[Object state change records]
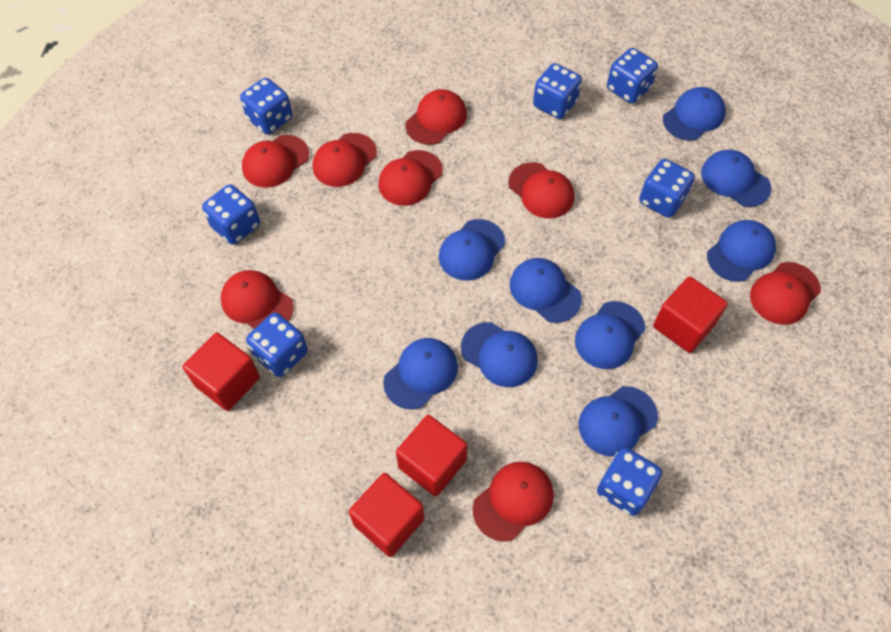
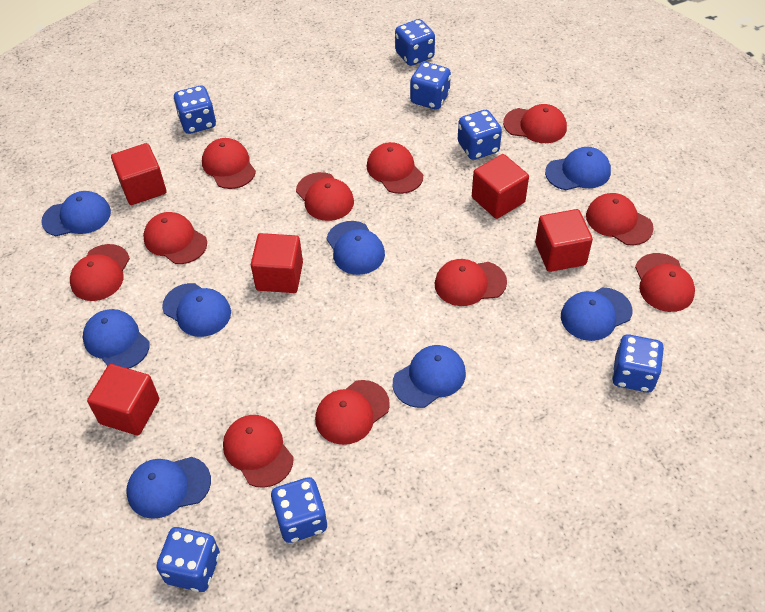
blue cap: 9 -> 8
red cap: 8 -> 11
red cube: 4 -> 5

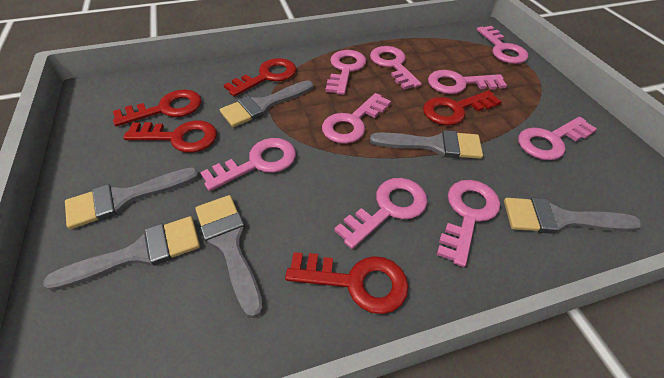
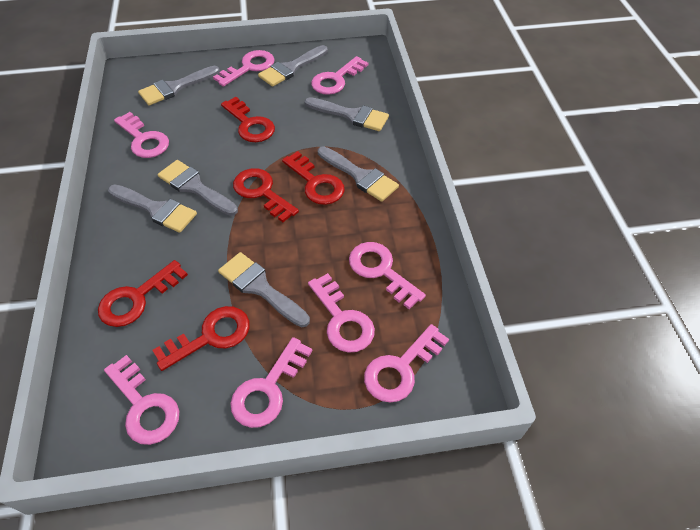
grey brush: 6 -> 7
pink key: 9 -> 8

▸ **Your assignment**:
Return the lines above exactly; the images are not part of the copy.

▸ **Task result**:
blue cap: 9 -> 8
red cap: 8 -> 11
red cube: 4 -> 5

grey brush: 6 -> 7
pink key: 9 -> 8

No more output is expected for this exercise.